--- SOURCE DATA Enclosed Below ---
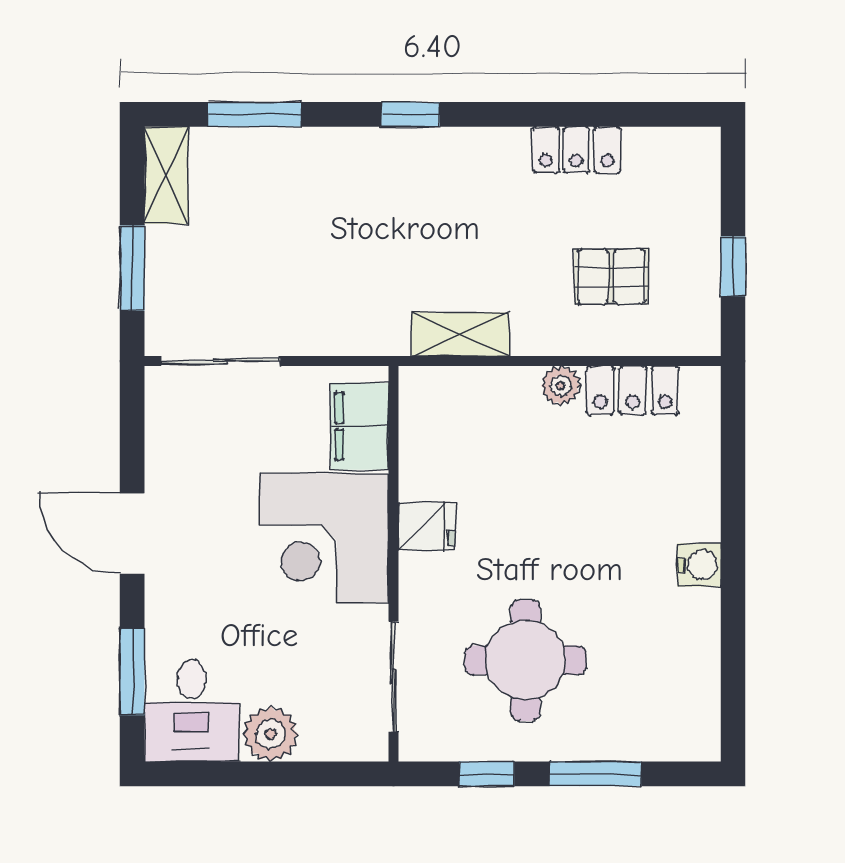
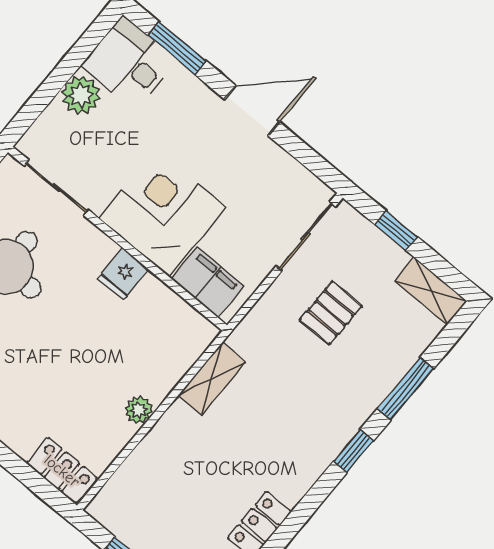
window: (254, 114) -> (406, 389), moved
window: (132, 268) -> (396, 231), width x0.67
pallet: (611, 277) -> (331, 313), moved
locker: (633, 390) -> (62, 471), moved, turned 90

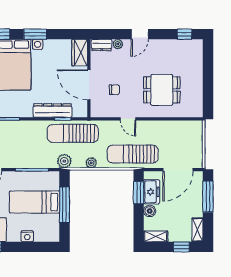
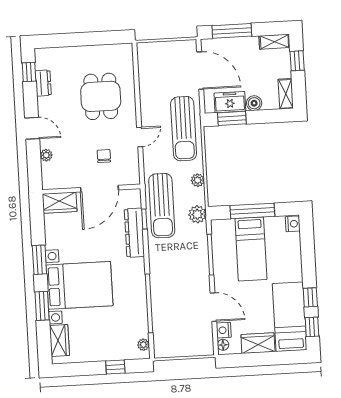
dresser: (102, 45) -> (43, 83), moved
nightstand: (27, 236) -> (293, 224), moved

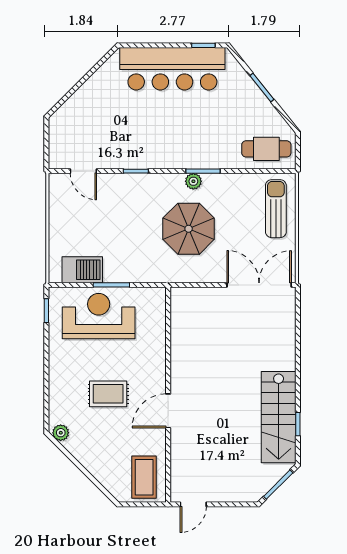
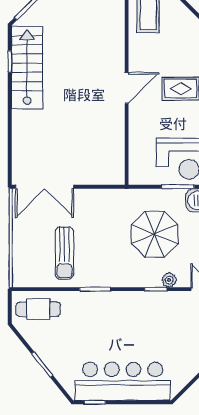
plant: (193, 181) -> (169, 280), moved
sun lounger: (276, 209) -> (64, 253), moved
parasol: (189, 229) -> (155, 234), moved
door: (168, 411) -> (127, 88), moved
--- End of Enclosed SOURCE DATA ---
WHAT THE TASK REQUIRES: Word for word, output the lines from the line bearing "dresser: (102, 45) -> (43, 83), moved" through the end of the records above, and only those, without the pictures.

SOLVED EXERCISE:
dresser: (102, 45) -> (43, 83), moved
nightstand: (27, 236) -> (293, 224), moved

plant: (193, 181) -> (169, 280), moved
sun lounger: (276, 209) -> (64, 253), moved
parasol: (189, 229) -> (155, 234), moved
door: (168, 411) -> (127, 88), moved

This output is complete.